SUPPLIED RECORDS: Begin

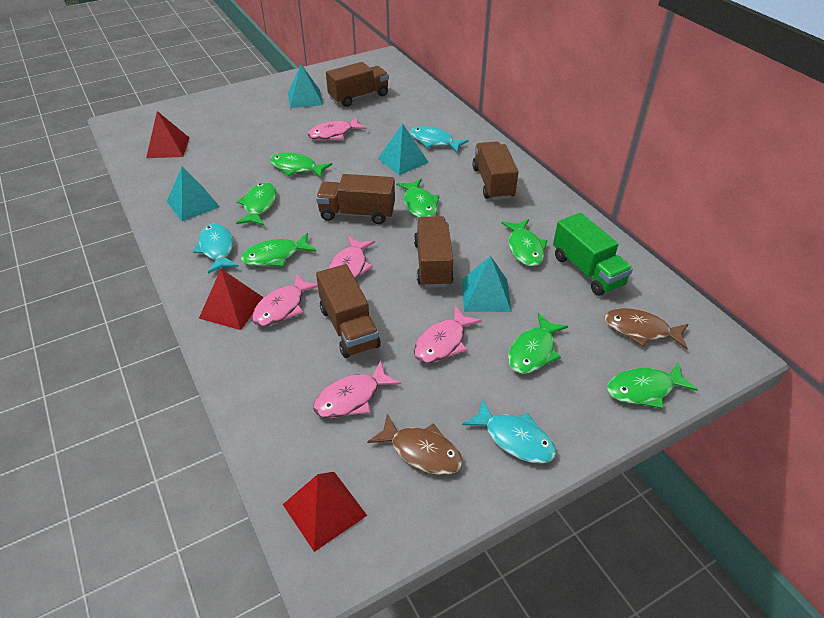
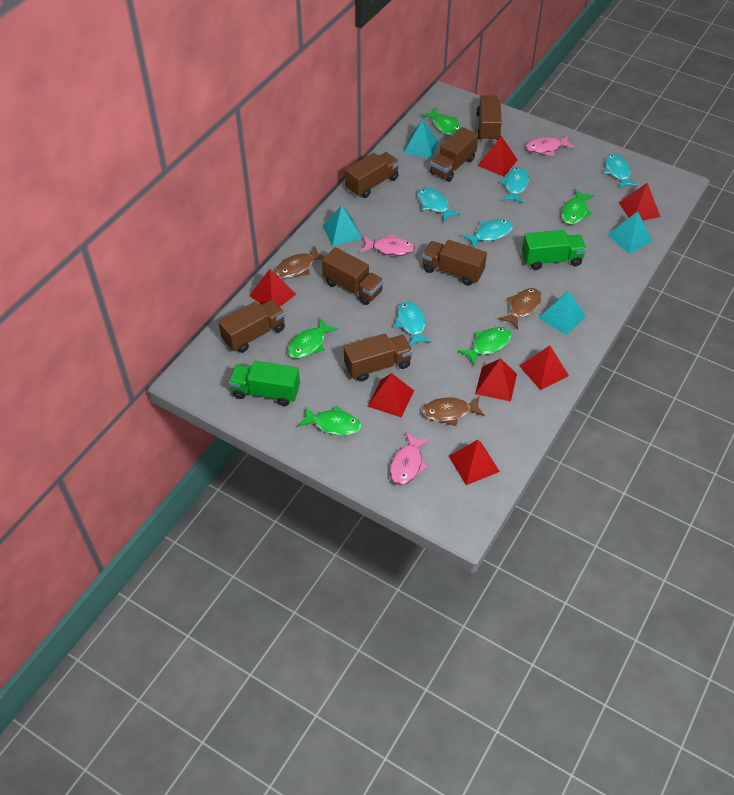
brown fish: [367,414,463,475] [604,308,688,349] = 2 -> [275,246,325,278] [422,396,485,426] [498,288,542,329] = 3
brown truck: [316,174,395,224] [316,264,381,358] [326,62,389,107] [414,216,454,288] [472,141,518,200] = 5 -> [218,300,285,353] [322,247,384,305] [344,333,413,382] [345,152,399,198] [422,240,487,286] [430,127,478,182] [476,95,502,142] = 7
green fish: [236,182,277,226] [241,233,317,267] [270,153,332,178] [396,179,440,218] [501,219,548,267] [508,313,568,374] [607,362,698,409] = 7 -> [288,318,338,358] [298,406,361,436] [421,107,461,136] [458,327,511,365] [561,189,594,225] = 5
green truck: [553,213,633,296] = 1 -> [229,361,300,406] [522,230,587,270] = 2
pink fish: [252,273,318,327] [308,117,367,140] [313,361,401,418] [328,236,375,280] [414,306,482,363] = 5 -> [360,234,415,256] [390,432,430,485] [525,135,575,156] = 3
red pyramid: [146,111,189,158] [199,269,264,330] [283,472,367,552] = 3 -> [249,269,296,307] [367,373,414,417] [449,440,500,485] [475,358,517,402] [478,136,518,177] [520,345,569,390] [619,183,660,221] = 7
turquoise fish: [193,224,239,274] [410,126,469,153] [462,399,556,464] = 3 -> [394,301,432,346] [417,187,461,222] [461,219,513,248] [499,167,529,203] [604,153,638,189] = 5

SUPPLIED RECORDS: End
SUPPLIED RECORDS: Begin

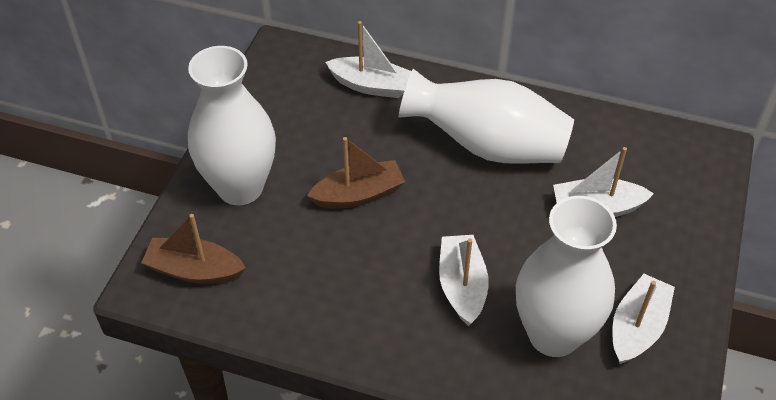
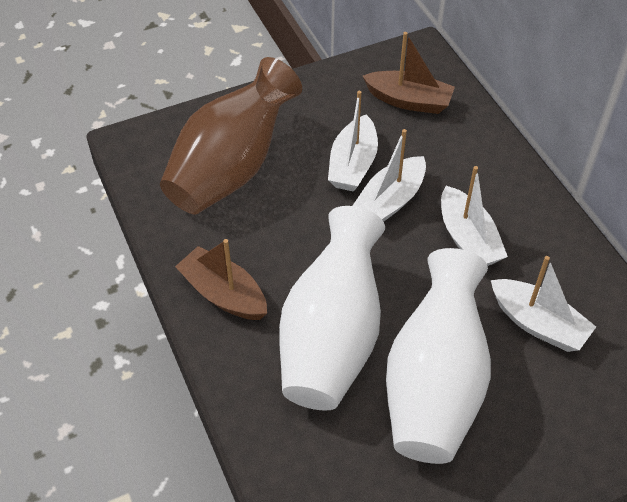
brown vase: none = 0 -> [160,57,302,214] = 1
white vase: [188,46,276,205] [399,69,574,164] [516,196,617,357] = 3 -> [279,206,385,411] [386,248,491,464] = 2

SUPPLIED RECORDS: End

JOB. Among the records above, extract exactly the lines from the line with "brown fish: [367,414,463,475]" to the line with "pink fish: [252,273,318,327]", both lines included, and leave out the rest.

EXERCISE SOLUTION.
brown fish: [367,414,463,475] [604,308,688,349] = 2 -> [275,246,325,278] [422,396,485,426] [498,288,542,329] = 3
brown truck: [316,174,395,224] [316,264,381,358] [326,62,389,107] [414,216,454,288] [472,141,518,200] = 5 -> [218,300,285,353] [322,247,384,305] [344,333,413,382] [345,152,399,198] [422,240,487,286] [430,127,478,182] [476,95,502,142] = 7
green fish: [236,182,277,226] [241,233,317,267] [270,153,332,178] [396,179,440,218] [501,219,548,267] [508,313,568,374] [607,362,698,409] = 7 -> [288,318,338,358] [298,406,361,436] [421,107,461,136] [458,327,511,365] [561,189,594,225] = 5
green truck: [553,213,633,296] = 1 -> [229,361,300,406] [522,230,587,270] = 2
pink fish: [252,273,318,327] [308,117,367,140] [313,361,401,418] [328,236,375,280] [414,306,482,363] = 5 -> [360,234,415,256] [390,432,430,485] [525,135,575,156] = 3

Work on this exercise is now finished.